#### [JOB]
Read the records beneath this task and copy every line that contains the string "white".

#### [RECORDS FOR THE EXERCISE]
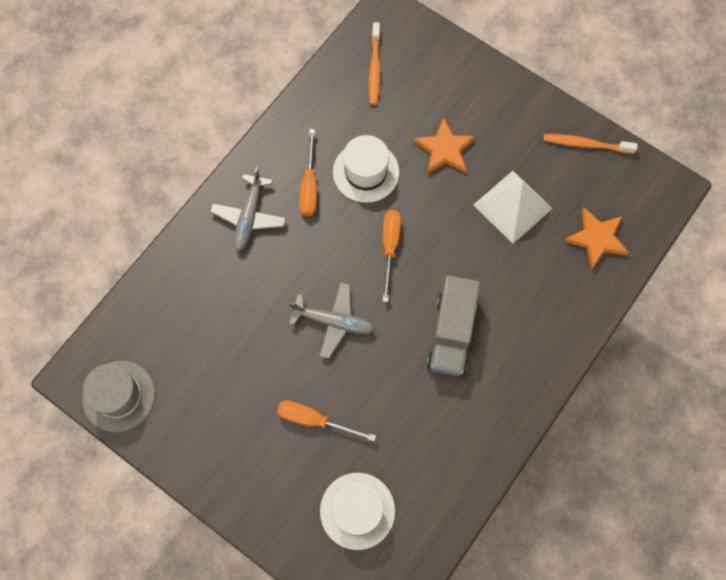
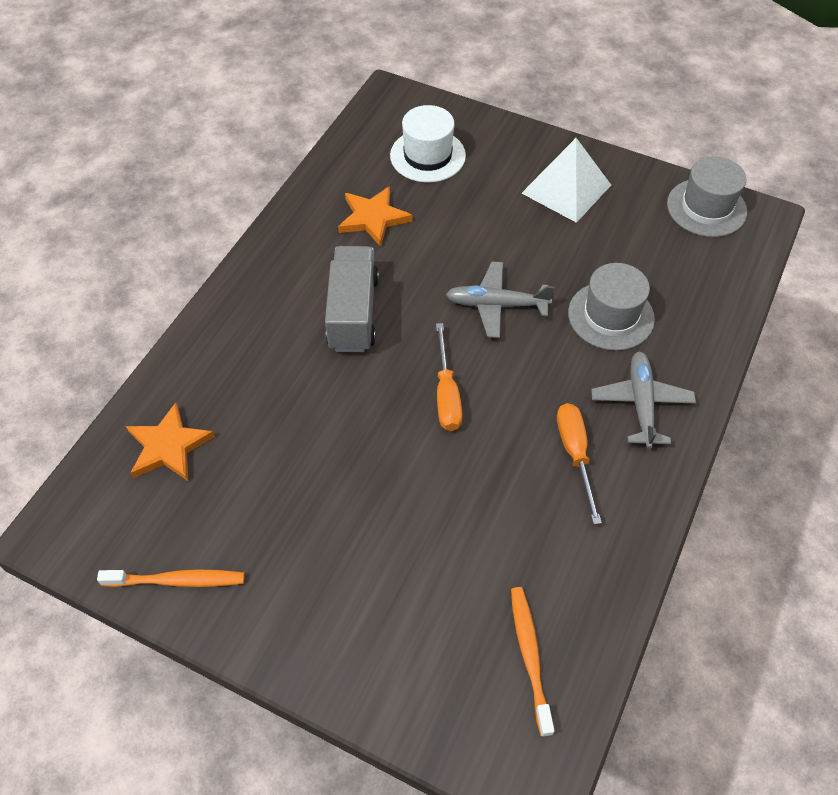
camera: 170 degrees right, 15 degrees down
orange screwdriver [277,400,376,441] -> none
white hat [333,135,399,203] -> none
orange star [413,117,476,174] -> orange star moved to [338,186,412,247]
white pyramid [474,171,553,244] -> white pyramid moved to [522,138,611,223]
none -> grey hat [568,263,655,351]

==

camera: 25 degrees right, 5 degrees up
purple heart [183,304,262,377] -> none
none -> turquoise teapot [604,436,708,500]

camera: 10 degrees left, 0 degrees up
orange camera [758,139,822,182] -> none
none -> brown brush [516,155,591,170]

#### [SOLUTION TO THE PROBLEM]
white hat [333,135,399,203] -> none
white pyramid [474,171,553,244] -> white pyramid moved to [522,138,611,223]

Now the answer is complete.